→ **Task statement**: Pictures aside, can you reproduce the records word for word?

Before-and-after object listings
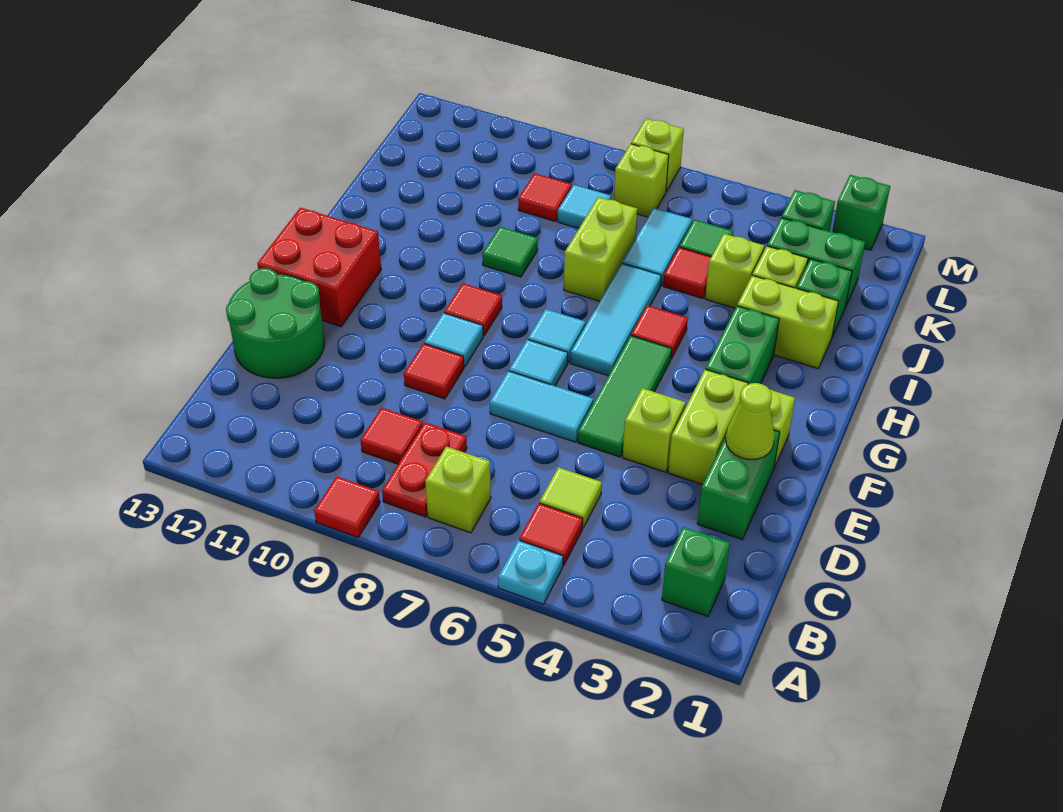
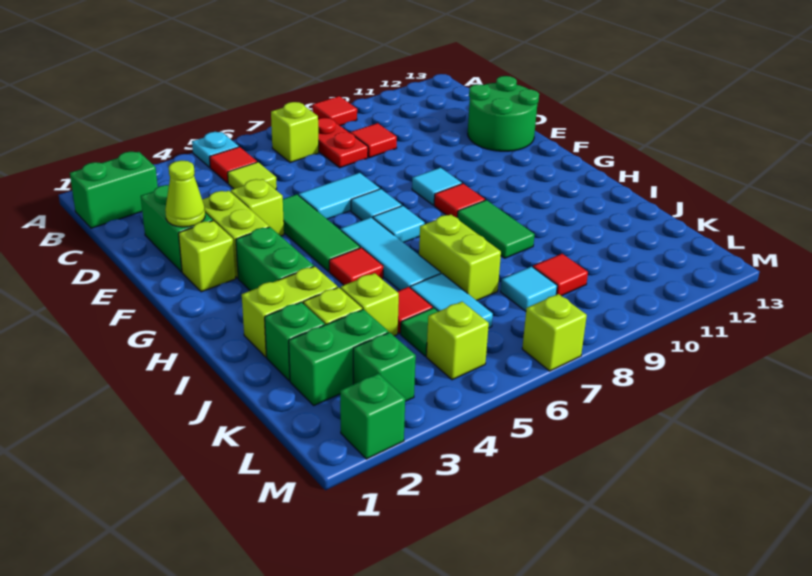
green brick B2 level 1 -> green brick B1:B2 level 1
red tile E9 level 1 -> none
red brick F12:G13 level 1 -> none
green tile I9 level 1 -> green tile H9:I9 level 1
lime brick L7 level 1 -> lime brick L5 level 1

→ **Response to this exercise**:
green brick B2 level 1 -> green brick B1:B2 level 1
red tile E9 level 1 -> none
red brick F12:G13 level 1 -> none
green tile I9 level 1 -> green tile H9:I9 level 1
lime brick L7 level 1 -> lime brick L5 level 1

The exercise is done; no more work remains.